_Problem details_
Leave the images behind and copy every record exactly.

[Start of section]

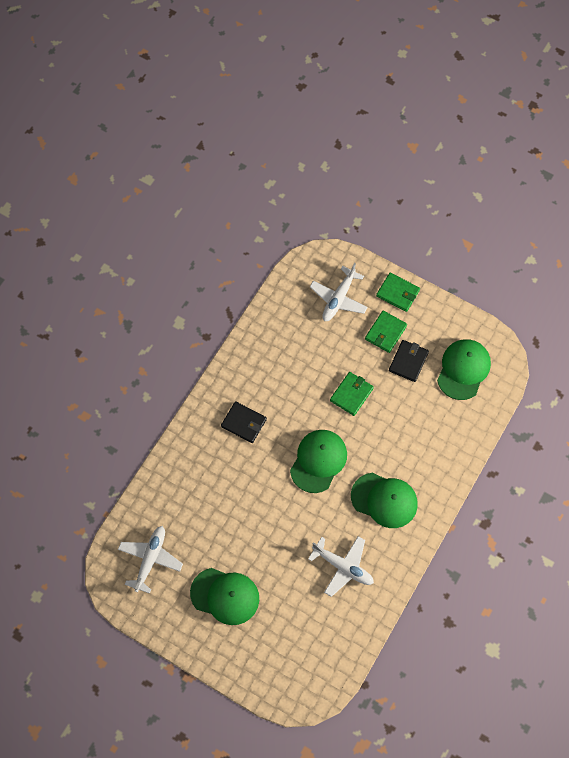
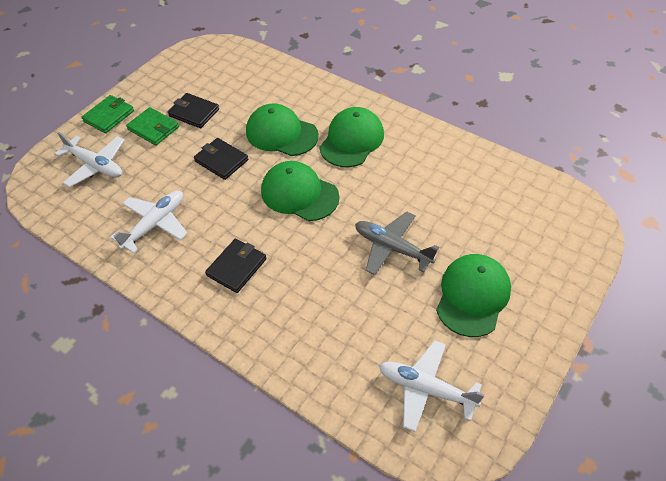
camera: 85 degrees left, 15 degrees down
white plane [308,536,374,597] -> white plane moved to [110,191,188,253]
green wallet [330,372,374,416] -> black wallet [194,138,248,180]
green cap [437,339,491,400] -> green cap moved to [246,104,319,156]
none -> grey plane [355,212,439,275]

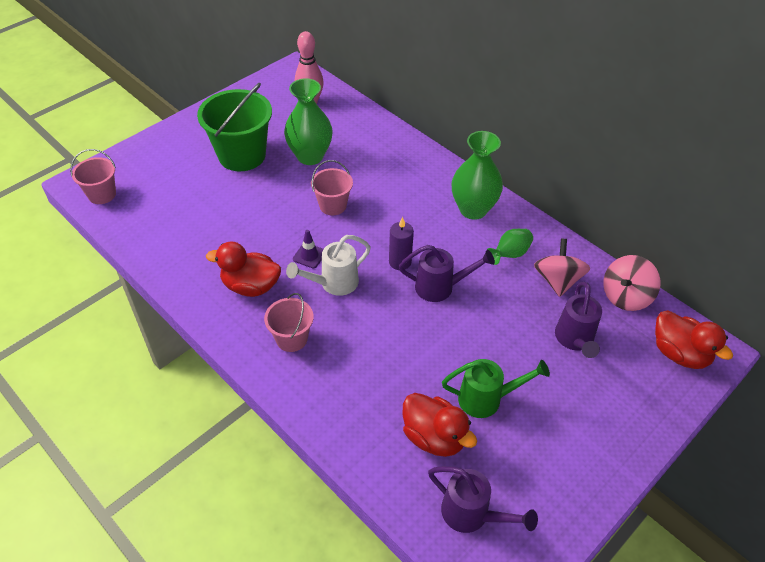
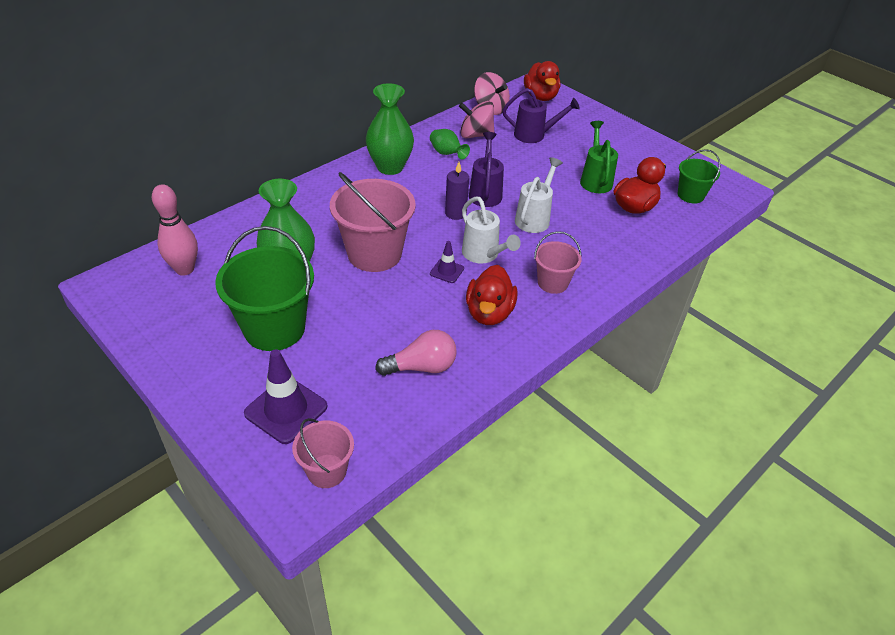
camera: 90 degrees left, 5 degrees down
pink bucket [311,160,353,215] -> pink bucket [330,172,416,272], size x1.82
purple watering can [428,466,538,533] -> green bucket [678,149,720,204]
red duck [655,310,733,369] -> red duck turned 120 degrees clockwise [524,61,560,101]
none -> purple traffic cone [244,349,327,444]
none -> pink light bulb [375,330,457,376]
none -> white watering can [515,157,563,233]

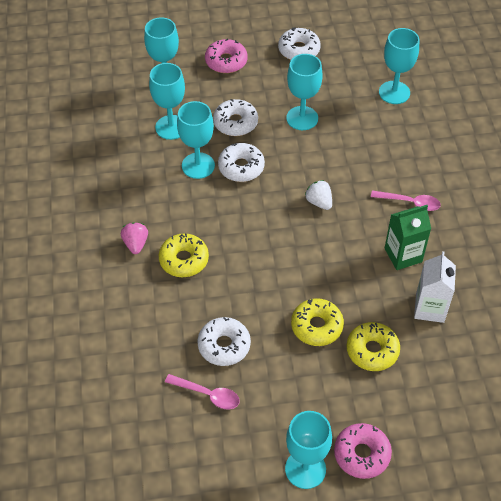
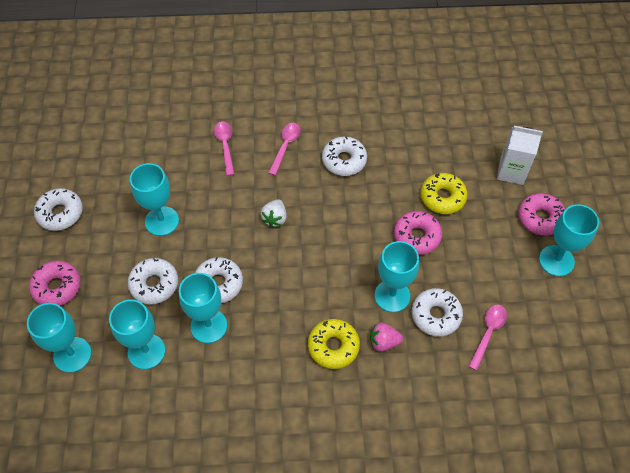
camera: 85 degrees left, 5 degrees up
pink strawberry [121,223,148,254] -> pink strawberry moved to [370,322,403,352]
yellow donut [291,298,344,346] -> pink donut [394,211,442,255]
white strawberry [305,180,332,210] -> white strawberry turned 45 degrees counterclockwise [260,199,287,227]
turquoise goblet [379,28,419,104] -> turquoise goblet moved to [375,241,419,312]
green carton [385,205,431,270] -> white donut [322,136,367,176]
white carton [414,251,456,323] -> white carton moved to [497,126,543,185]
none -> pink spoon [214,121,234,176]

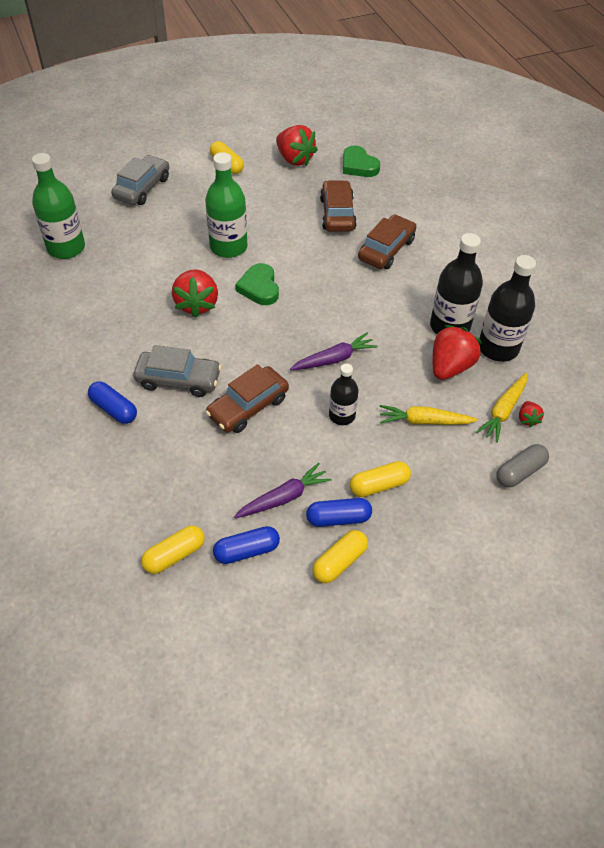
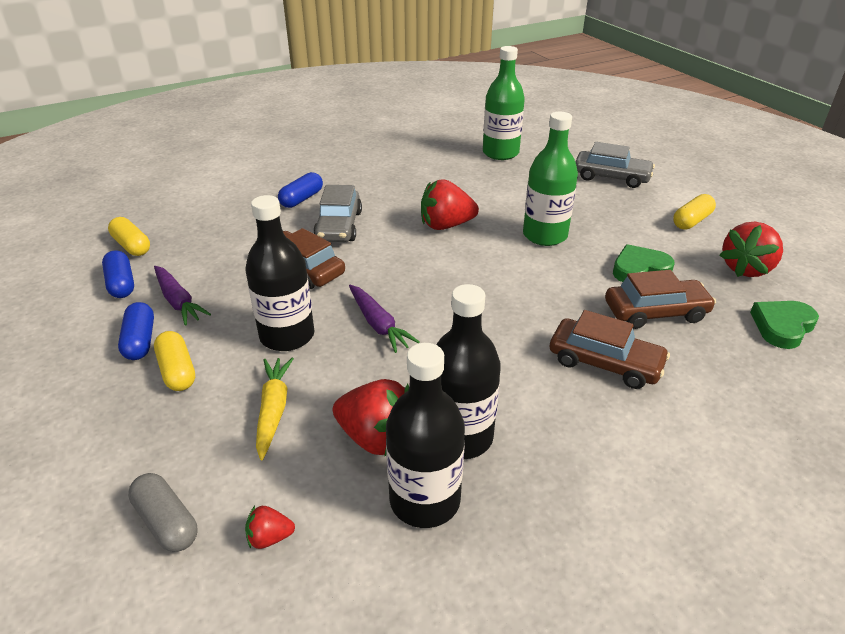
camera: 85 degrees right, 15 degrees down
green heart [235,263,279,305] -> green heart moved to [613,244,675,282]
yellow capsule [312,530,368,583] -> none
black bottle [329,364,359,425] -> black bottle [246,195,314,351], size x1.66
yellow carrot [476,373,527,443] -> none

[End of section]

_Expected output_
camera: 85 degrees left, 15 degrees down
white plane [308,536,374,597] -> white plane moved to [110,191,188,253]
green wallet [330,372,374,416] -> black wallet [194,138,248,180]
green cap [437,339,491,400] -> green cap moved to [246,104,319,156]
none -> grey plane [355,212,439,275]

camera: 90 degrees left, 5 degrees down
pink bucket [311,160,353,215] -> pink bucket [330,172,416,272], size x1.82
purple watering can [428,466,538,533] -> green bucket [678,149,720,204]
red duck [655,310,733,369] -> red duck turned 120 degrees clockwise [524,61,560,101]
none -> purple traffic cone [244,349,327,444]
none -> pink light bulb [375,330,457,376]
none -> white watering can [515,157,563,233]

camera: 85 degrees left, 5 degrees up
pink strawberry [121,223,148,254] -> pink strawberry moved to [370,322,403,352]
yellow donut [291,298,344,346] -> pink donut [394,211,442,255]
white strawberry [305,180,332,210] -> white strawberry turned 45 degrees counterclockwise [260,199,287,227]
turquoise goblet [379,28,419,104] -> turquoise goblet moved to [375,241,419,312]
green carton [385,205,431,270] -> white donut [322,136,367,176]
white carton [414,251,456,323] -> white carton moved to [497,126,543,185]
none -> pink spoon [214,121,234,176]

camera: 85 degrees right, 15 degrees down
green heart [235,263,279,305] -> green heart moved to [613,244,675,282]
yellow capsule [312,530,368,583] -> none
black bottle [329,364,359,425] -> black bottle [246,195,314,351], size x1.66
yellow carrot [476,373,527,443] -> none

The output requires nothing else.